◆ Set task: Show each line of the records that contains the word "major", and leave out all other lines.

◆ Entries supplied:
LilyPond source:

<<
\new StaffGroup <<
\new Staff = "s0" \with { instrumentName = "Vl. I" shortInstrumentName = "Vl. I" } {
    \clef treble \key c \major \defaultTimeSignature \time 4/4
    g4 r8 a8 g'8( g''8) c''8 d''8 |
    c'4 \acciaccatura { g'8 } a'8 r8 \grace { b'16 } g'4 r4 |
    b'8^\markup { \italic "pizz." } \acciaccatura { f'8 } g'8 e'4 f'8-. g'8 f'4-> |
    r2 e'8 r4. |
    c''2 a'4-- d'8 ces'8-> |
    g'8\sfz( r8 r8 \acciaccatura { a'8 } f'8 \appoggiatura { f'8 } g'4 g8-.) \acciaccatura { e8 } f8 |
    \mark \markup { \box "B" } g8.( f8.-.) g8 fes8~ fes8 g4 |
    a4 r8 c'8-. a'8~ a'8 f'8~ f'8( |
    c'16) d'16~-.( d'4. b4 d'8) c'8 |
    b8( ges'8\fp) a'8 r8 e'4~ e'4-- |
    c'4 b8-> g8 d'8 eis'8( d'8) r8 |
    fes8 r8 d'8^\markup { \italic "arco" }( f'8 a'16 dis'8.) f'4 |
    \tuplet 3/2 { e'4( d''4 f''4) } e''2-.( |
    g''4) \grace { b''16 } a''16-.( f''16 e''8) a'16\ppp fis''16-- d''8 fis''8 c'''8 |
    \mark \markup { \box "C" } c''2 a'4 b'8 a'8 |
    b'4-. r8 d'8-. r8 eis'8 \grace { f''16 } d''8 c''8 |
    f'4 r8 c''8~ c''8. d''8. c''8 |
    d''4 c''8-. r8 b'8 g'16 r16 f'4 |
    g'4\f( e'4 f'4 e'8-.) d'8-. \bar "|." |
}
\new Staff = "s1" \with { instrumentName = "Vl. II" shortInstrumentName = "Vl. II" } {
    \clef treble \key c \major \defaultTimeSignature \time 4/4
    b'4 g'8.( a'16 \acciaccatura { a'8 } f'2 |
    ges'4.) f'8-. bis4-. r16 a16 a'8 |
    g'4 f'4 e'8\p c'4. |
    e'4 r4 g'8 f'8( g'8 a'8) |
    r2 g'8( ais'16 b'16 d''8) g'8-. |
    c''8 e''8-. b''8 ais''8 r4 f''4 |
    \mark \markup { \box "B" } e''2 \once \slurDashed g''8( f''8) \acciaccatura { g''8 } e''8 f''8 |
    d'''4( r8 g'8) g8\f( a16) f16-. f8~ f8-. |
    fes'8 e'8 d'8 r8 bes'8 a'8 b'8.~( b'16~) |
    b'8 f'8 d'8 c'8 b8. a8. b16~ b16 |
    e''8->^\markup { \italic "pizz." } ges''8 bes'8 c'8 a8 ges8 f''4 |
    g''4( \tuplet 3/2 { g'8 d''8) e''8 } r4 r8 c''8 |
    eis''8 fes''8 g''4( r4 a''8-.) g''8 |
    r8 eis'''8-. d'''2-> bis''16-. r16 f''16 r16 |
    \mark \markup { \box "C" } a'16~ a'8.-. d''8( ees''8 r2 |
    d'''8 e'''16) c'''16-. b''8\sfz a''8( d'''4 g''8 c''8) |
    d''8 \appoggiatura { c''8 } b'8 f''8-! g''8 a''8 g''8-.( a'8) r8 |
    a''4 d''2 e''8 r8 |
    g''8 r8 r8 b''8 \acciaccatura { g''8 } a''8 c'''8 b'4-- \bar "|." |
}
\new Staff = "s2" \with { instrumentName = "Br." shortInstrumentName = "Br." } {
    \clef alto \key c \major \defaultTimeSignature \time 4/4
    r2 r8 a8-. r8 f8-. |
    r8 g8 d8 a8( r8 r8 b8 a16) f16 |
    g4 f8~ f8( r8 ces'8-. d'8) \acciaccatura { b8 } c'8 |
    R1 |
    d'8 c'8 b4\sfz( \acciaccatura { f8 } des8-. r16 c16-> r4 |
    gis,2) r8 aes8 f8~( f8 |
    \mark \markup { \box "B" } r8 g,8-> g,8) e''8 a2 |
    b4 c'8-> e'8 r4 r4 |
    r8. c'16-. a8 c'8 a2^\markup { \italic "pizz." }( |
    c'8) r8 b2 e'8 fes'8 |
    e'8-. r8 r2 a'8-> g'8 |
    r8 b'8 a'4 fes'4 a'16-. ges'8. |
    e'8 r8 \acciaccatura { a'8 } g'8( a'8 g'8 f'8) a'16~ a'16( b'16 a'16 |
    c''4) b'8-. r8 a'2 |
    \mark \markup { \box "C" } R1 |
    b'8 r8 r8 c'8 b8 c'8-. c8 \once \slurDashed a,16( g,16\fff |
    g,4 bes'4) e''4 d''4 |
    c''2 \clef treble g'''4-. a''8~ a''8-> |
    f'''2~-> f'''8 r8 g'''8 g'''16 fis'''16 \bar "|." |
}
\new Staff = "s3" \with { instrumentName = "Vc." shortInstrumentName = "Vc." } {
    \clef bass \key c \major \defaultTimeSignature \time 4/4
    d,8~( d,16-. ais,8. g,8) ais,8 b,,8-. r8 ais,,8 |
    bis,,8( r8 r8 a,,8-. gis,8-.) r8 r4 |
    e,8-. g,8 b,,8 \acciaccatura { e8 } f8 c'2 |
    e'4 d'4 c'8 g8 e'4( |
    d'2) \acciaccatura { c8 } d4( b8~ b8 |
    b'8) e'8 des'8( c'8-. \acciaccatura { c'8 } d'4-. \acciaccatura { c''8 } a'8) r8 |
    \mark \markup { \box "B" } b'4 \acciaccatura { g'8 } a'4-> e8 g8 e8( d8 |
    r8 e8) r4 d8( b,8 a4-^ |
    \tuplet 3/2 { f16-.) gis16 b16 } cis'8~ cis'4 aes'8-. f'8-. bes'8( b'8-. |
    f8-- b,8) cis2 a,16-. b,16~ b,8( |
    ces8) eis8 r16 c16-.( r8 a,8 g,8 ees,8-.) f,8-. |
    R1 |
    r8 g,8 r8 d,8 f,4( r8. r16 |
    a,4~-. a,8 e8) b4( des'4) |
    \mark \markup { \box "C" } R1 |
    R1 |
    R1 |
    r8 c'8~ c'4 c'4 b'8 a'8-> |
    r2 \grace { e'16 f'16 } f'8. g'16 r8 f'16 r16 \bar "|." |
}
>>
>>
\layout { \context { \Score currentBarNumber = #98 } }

◆ Complete output:
    \clef treble \key c \major \defaultTimeSignature \time 4/4
    \clef treble \key c \major \defaultTimeSignature \time 4/4
    \clef alto \key c \major \defaultTimeSignature \time 4/4
    \clef bass \key c \major \defaultTimeSignature \time 4/4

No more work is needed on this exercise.